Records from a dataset

• • • • •

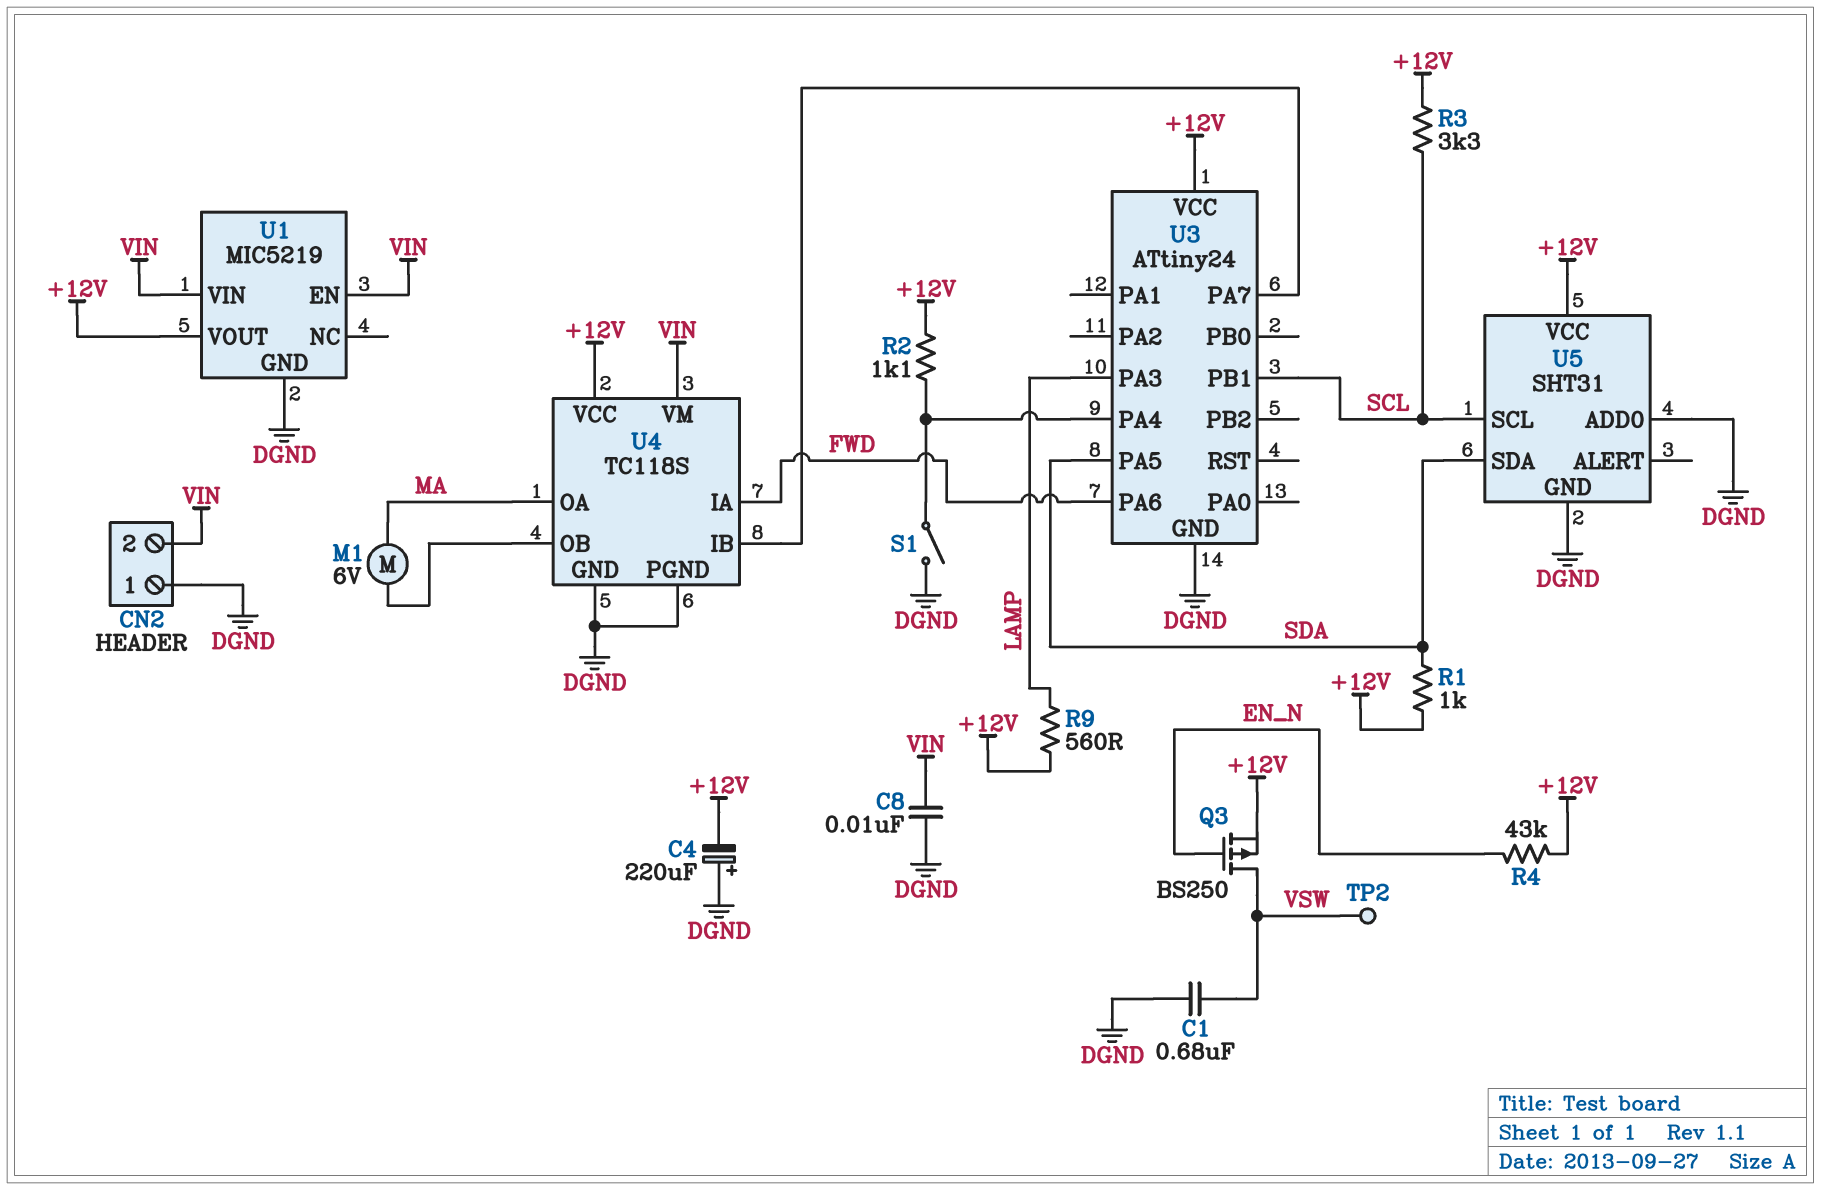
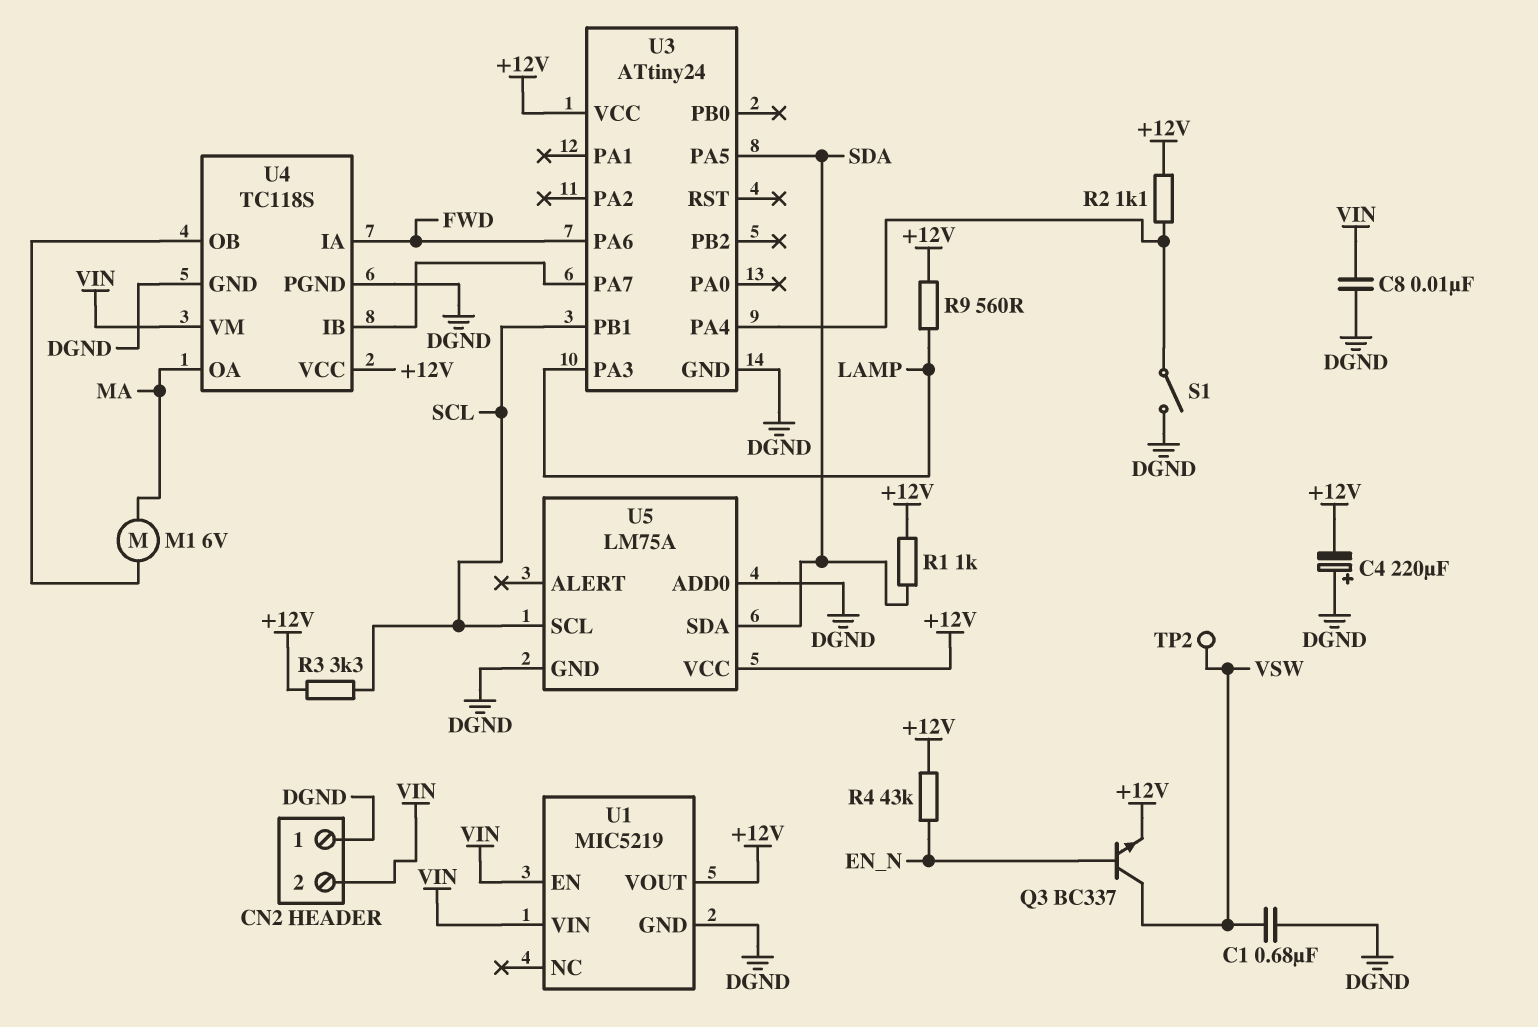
Q3: PMOS BS250 (G EN_N, D VSW, S +12V) -> NPN BC337 (B EN_N, C VSW, E +12V)
U5: SHT31 -> LM75A

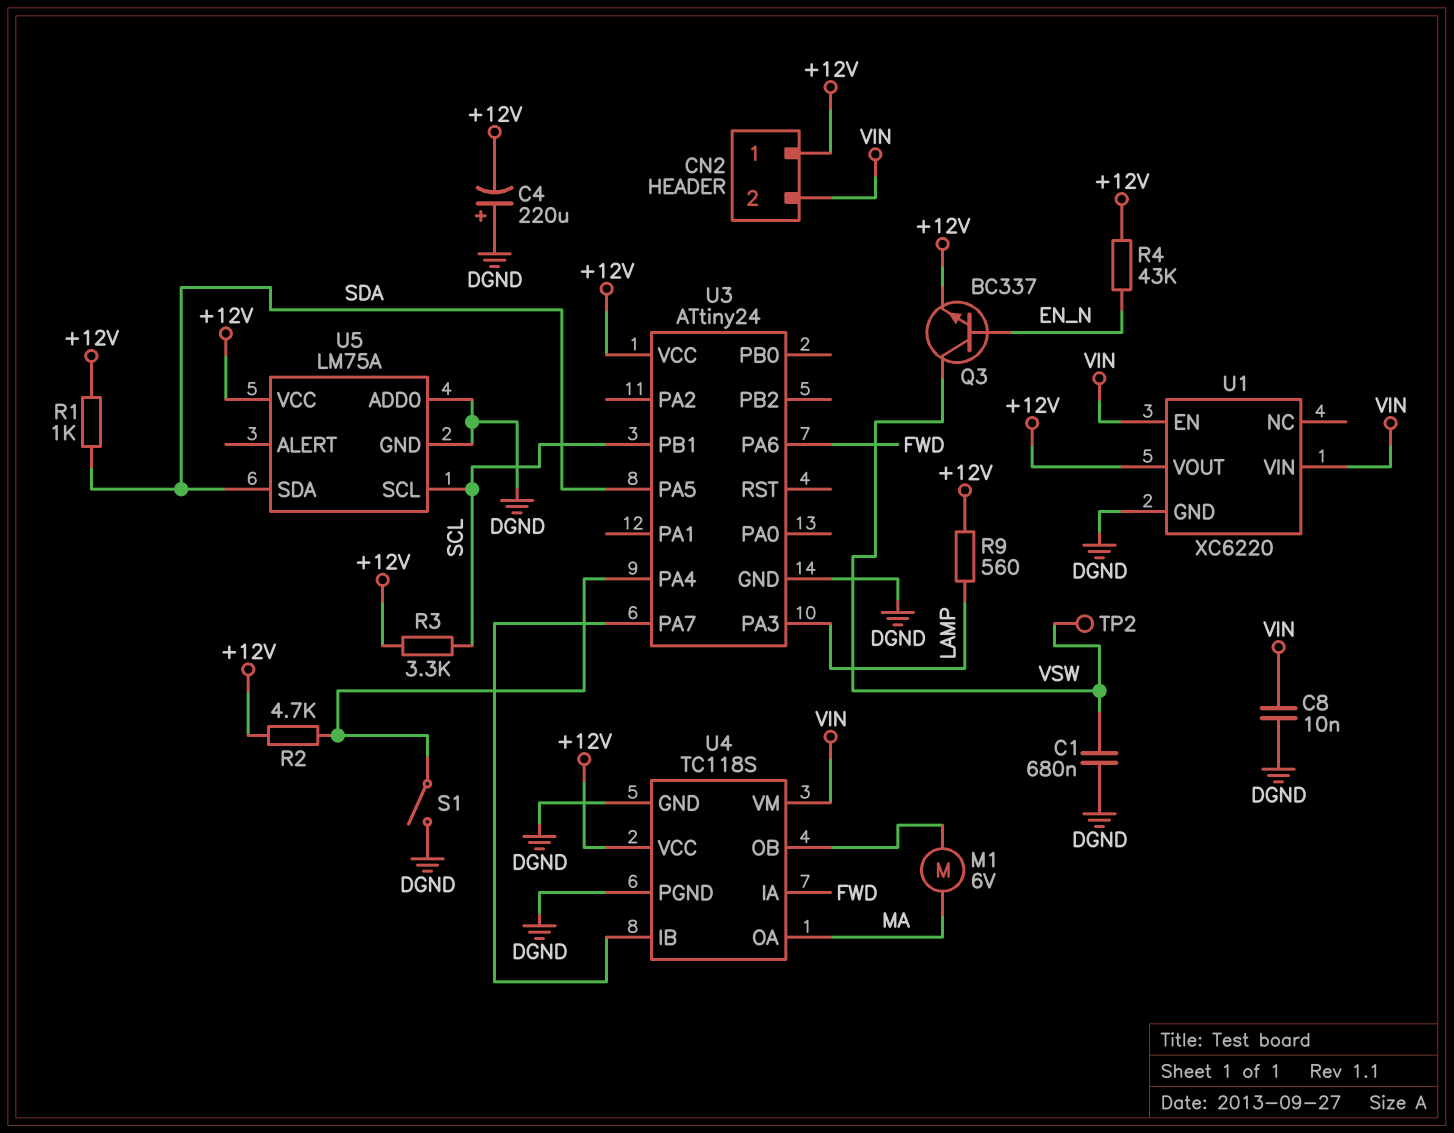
CN2 pin 1: DGND -> +12V
R2: 1.1k (+12V, U3/PA4) -> 4.7k (+12V, U3/PA4)
U1: MIC5219 -> XC6220

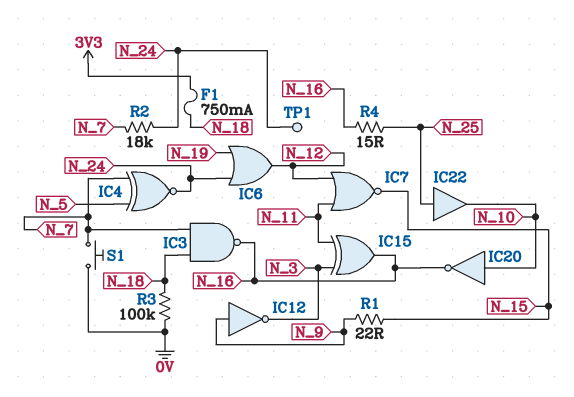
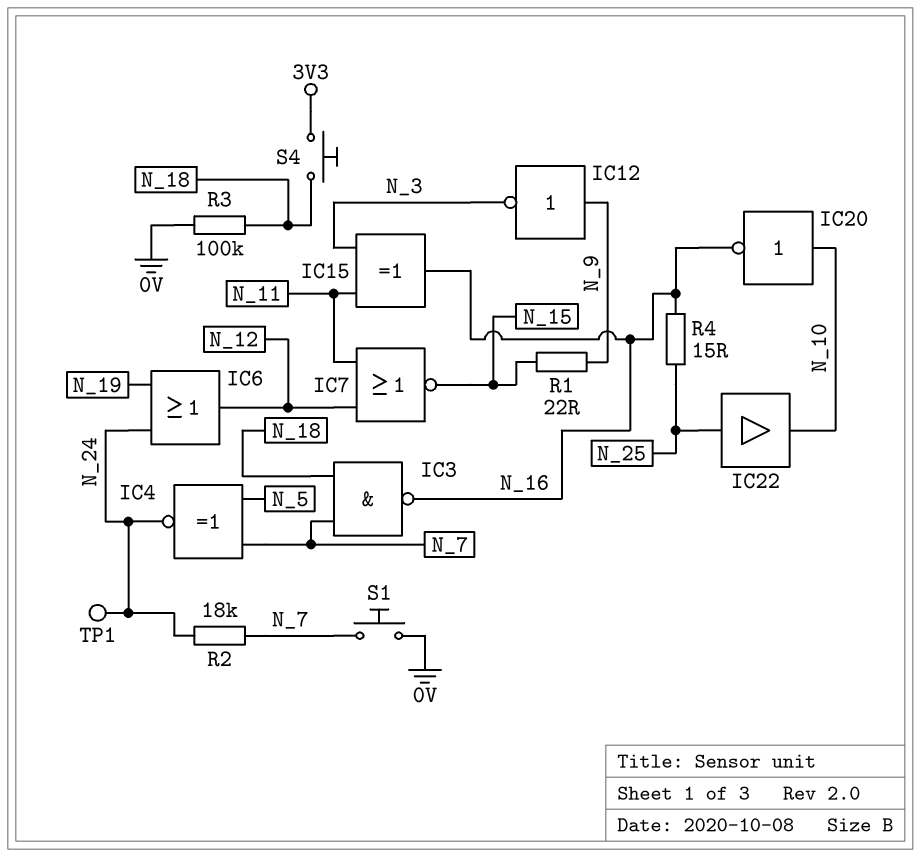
F1: 750mA (3V3, N_18) -> none
S4: none -> button (3V3, N_18)

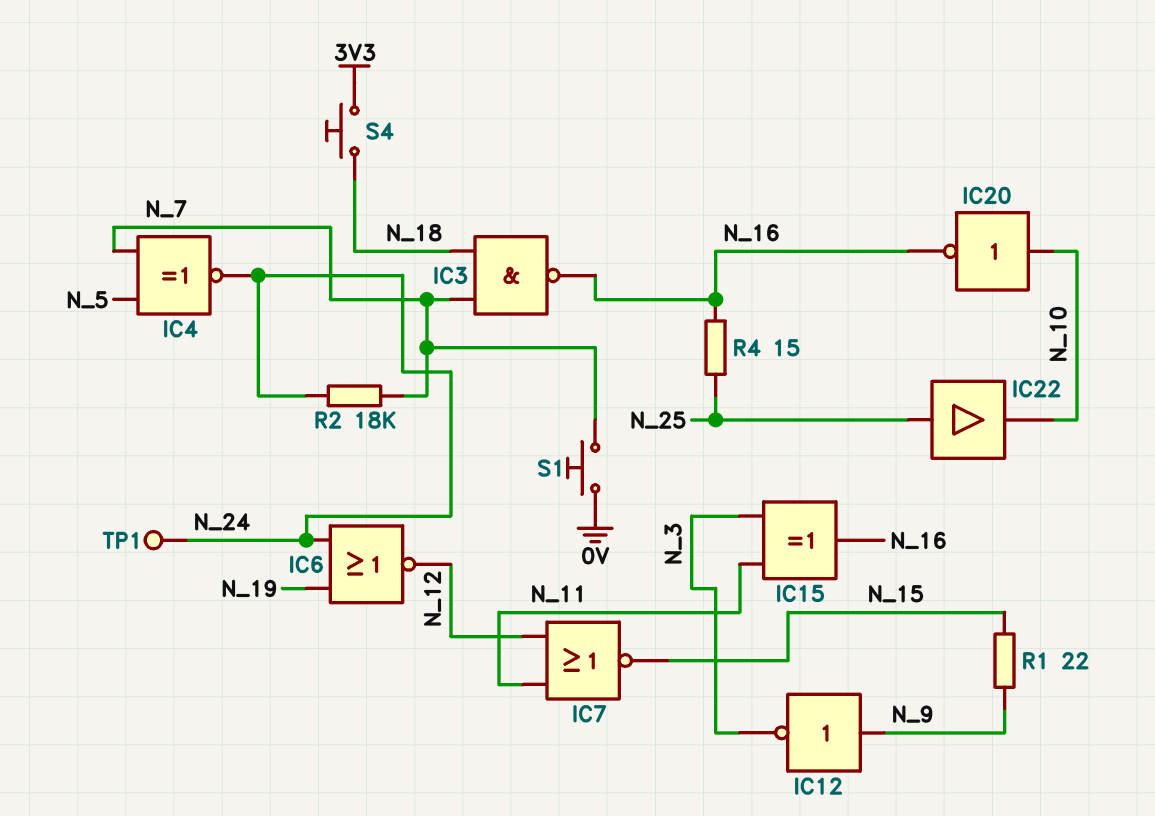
IC6: OR (in N_19, in N_24, out N_12) -> NOR (in N_19, in N_24, out N_12)
R3: 100k (0V, N_18) -> none

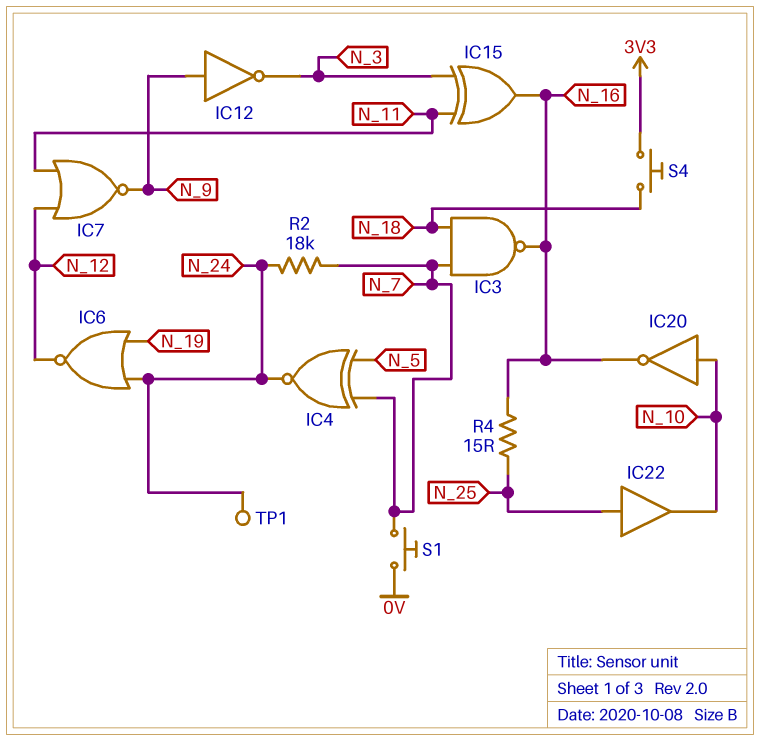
IC7: NOR (in N_11, in N_12, out N_15) -> NOR (in N_11, in N_12, out N_9)
R1: 22 (N_9, N_15) -> none

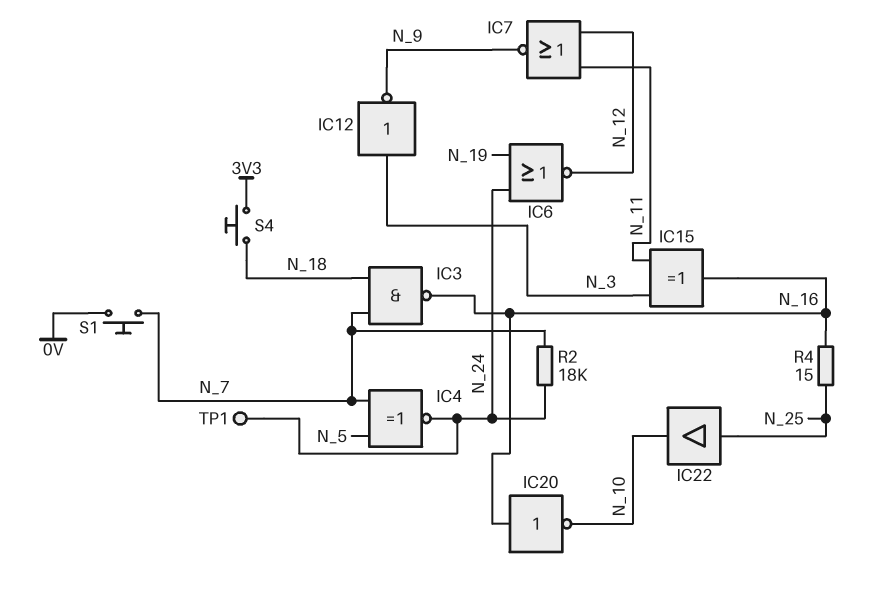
IC12: NOT (in N_9, out N_3) -> NOT (in N_3, out N_9)
IC20: NOT (in N_10, out N_16) -> NOT (in N_16, out N_10)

• • • • •

[WHAT THE EXERCISE ASKS] Your output should consist solely of the lines from the line containing "U5: SHT31 -> LM75A" through the end of the data above, copied exactly, with images removed.

[EXERCISE SOLUTION]
U5: SHT31 -> LM75A

CN2 pin 1: DGND -> +12V
R2: 1.1k (+12V, U3/PA4) -> 4.7k (+12V, U3/PA4)
U1: MIC5219 -> XC6220

F1: 750mA (3V3, N_18) -> none
S4: none -> button (3V3, N_18)

IC6: OR (in N_19, in N_24, out N_12) -> NOR (in N_19, in N_24, out N_12)
R3: 100k (0V, N_18) -> none

IC7: NOR (in N_11, in N_12, out N_15) -> NOR (in N_11, in N_12, out N_9)
R1: 22 (N_9, N_15) -> none

IC12: NOT (in N_9, out N_3) -> NOT (in N_3, out N_9)
IC20: NOT (in N_10, out N_16) -> NOT (in N_16, out N_10)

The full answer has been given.